BEGIN Exercise inputs

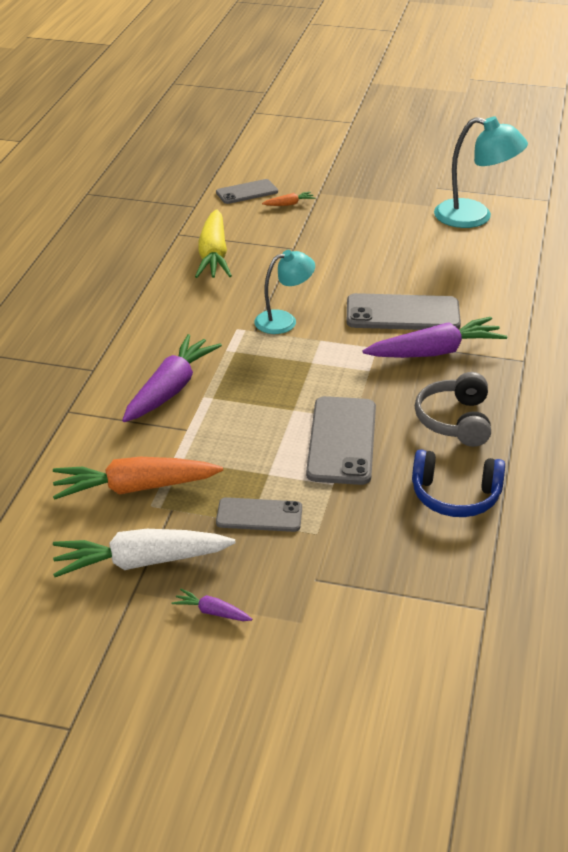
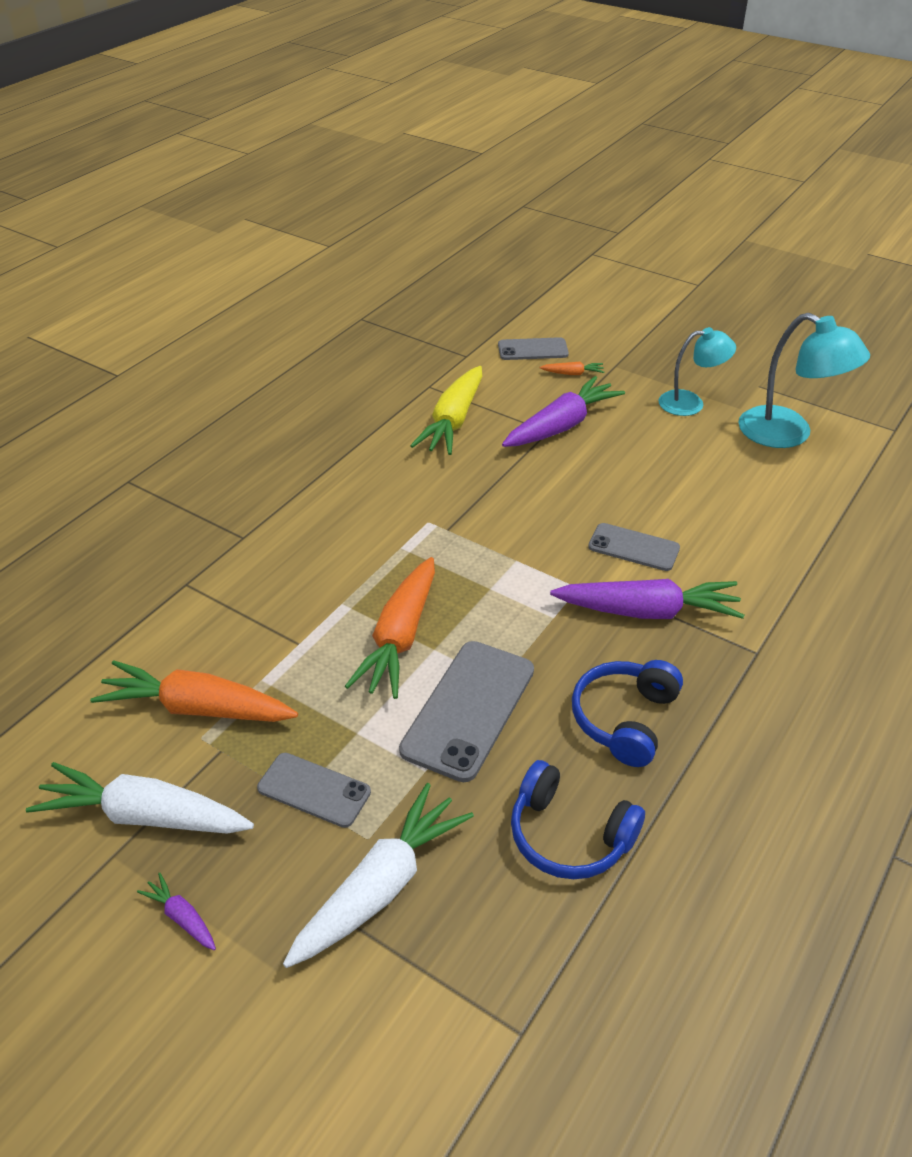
camera: 20 degrees right, 5 degrees up
(170, 389) = (311, 584): purple carrot -> purple carrot (561, 426)
(263, 408) = (399, 638): none -> orange carrot
(284, 320) = (487, 523): turquoise lamp -> turquoise lamp (690, 403)
(343, 557) = (381, 887): none -> white carrot
(402, 314) = (633, 547): grey phone -> grey phone, size x0.61
(455, 421) = (625, 719): grey headphones -> blue headphones

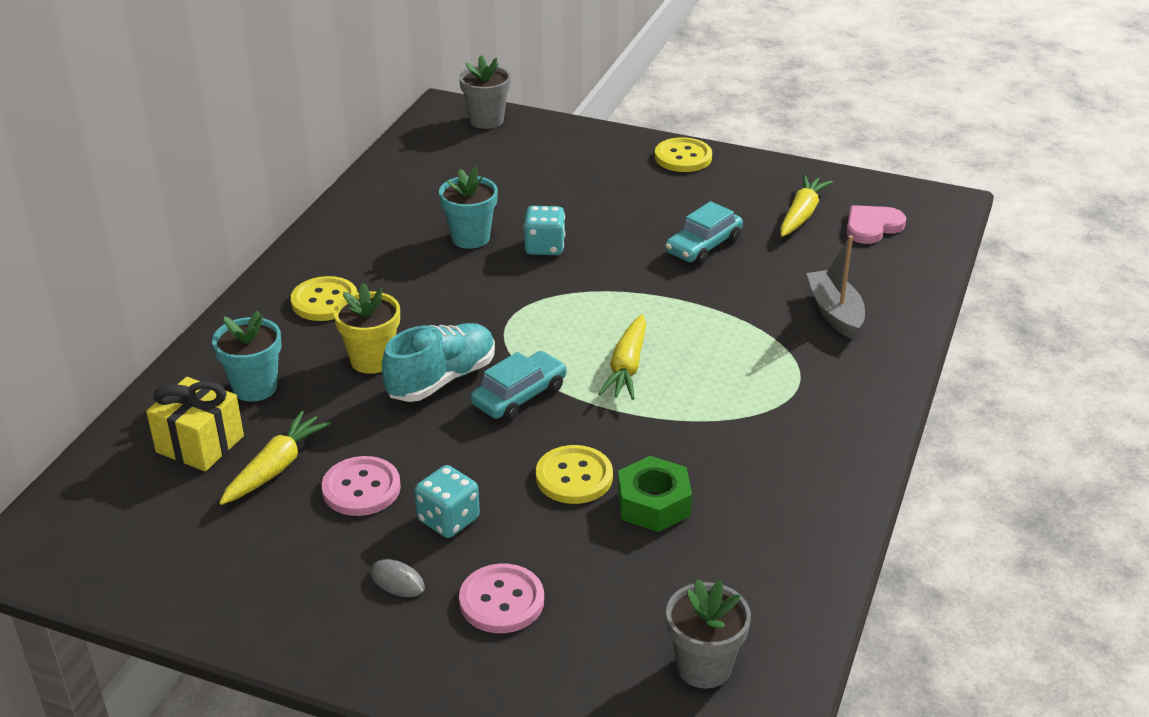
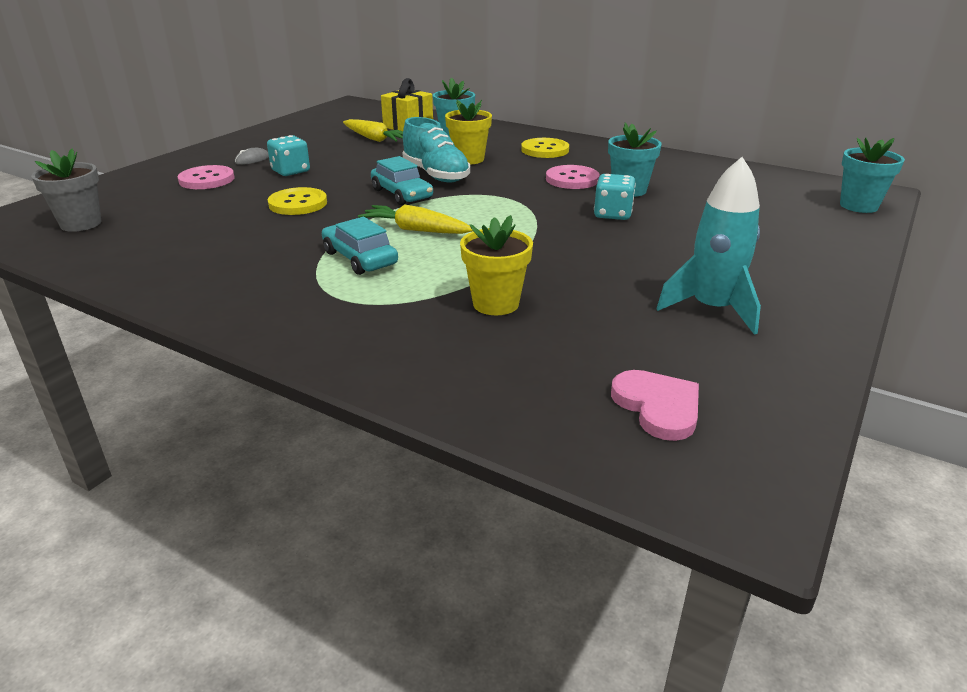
camera: 100 degrees right, 5 degrees down
(361, 488) = (339, 154): pink button -> pink button (572, 179)
(486, 120) = (858, 206): grey flower pot -> turquoise flower pot
(653, 504) = (245, 224): green nut -> none
(683, 157) = (820, 294): yellow button -> none
(703, 246) = (610, 283): turquoise car -> turquoise car (360, 258)
(728, 202) = (712, 309): none -> turquoise rocket
(767, 300) = (495, 303): none -> yellow flower pot
(801, 215) = (686, 354): yellow carrot -> none
(835, 313) = (456, 340): grey boat -> none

END Exercise inputs

*Work required:* Output the lines above in full and exactly. Leave out every picture.

*Solution to this problem:*
camera: 20 degrees right, 5 degrees up
(170, 389) = (311, 584): purple carrot -> purple carrot (561, 426)
(263, 408) = (399, 638): none -> orange carrot
(284, 320) = (487, 523): turquoise lamp -> turquoise lamp (690, 403)
(343, 557) = (381, 887): none -> white carrot
(402, 314) = (633, 547): grey phone -> grey phone, size x0.61
(455, 421) = (625, 719): grey headphones -> blue headphones

camera: 100 degrees right, 5 degrees down
(361, 488) = (339, 154): pink button -> pink button (572, 179)
(486, 120) = (858, 206): grey flower pot -> turquoise flower pot
(653, 504) = (245, 224): green nut -> none
(683, 157) = (820, 294): yellow button -> none
(703, 246) = (610, 283): turquoise car -> turquoise car (360, 258)
(728, 202) = (712, 309): none -> turquoise rocket
(767, 300) = (495, 303): none -> yellow flower pot
(801, 215) = (686, 354): yellow carrot -> none
(835, 313) = (456, 340): grey boat -> none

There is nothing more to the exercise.